§ Assignment:
Filter these records by the string "left", copying each line that holds it.

§ Supplied information:
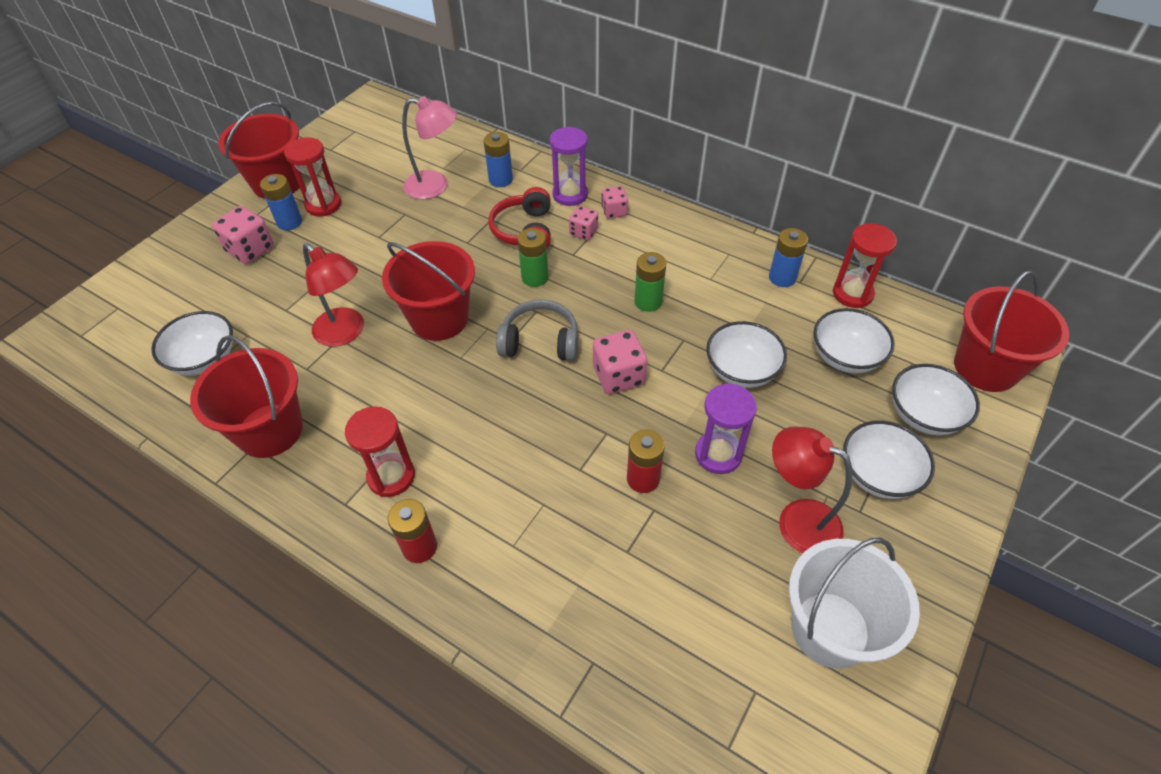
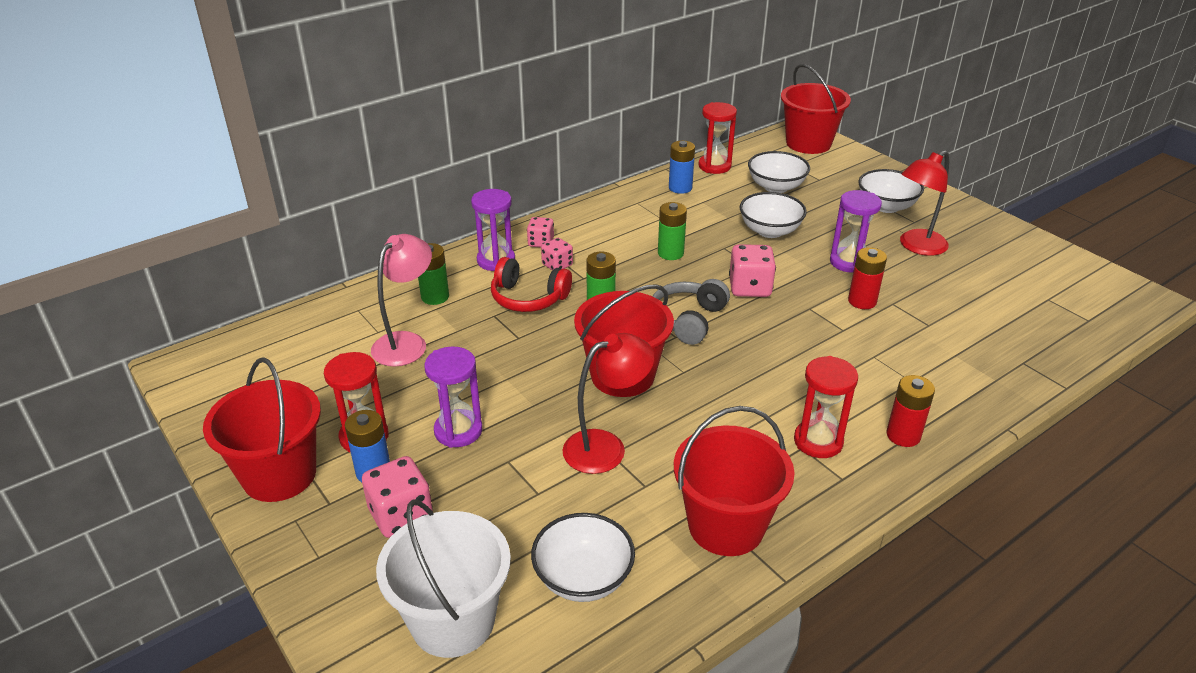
camera: 70 degrees left, 15 degrees down
blue battery [484,132,513,187] -> green battery [418,243,449,305]
white bucket [789,538,920,668] -> white bucket moved to [376,499,511,658]
white bowl [892,364,980,435] -> none
none -> purple hourglass [424,346,482,448]

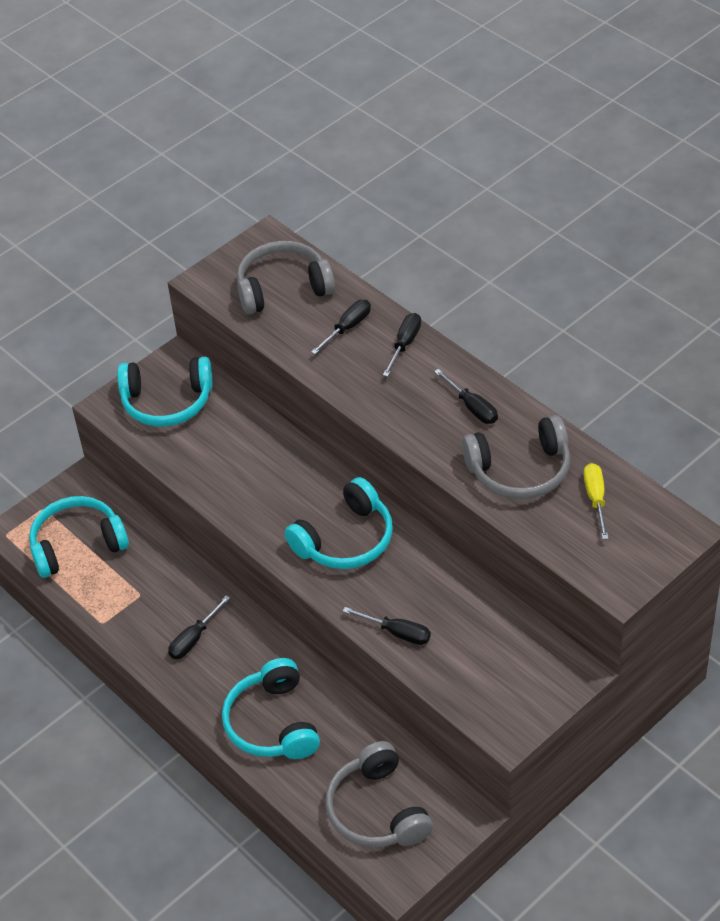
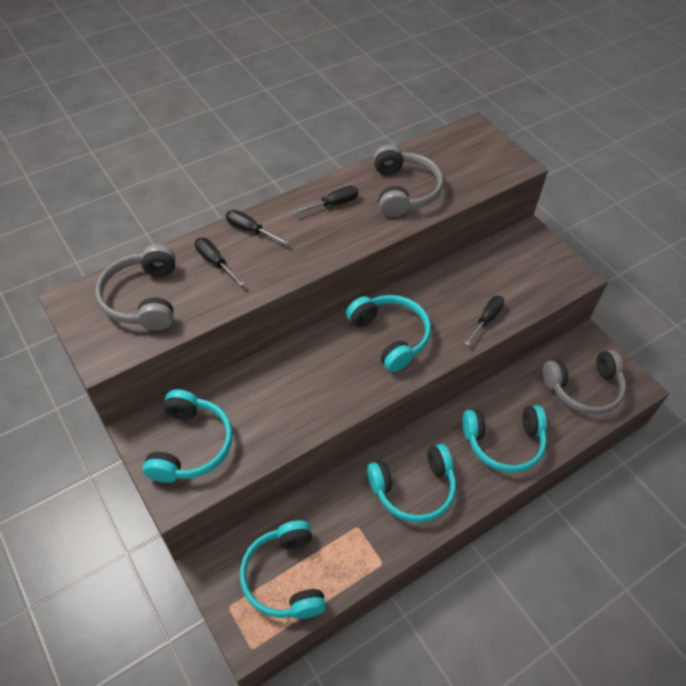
camera: 85 degrees left, 5 degrees up
black screwdriver [168,596,230,659] -> turquoise headphones [367,444,456,523]
yellow screwdriver [584,463,609,539] -> none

§ Exercise output:
camera: 70 degrees left, 15 degrees down
camera: 85 degrees left, 5 degrees up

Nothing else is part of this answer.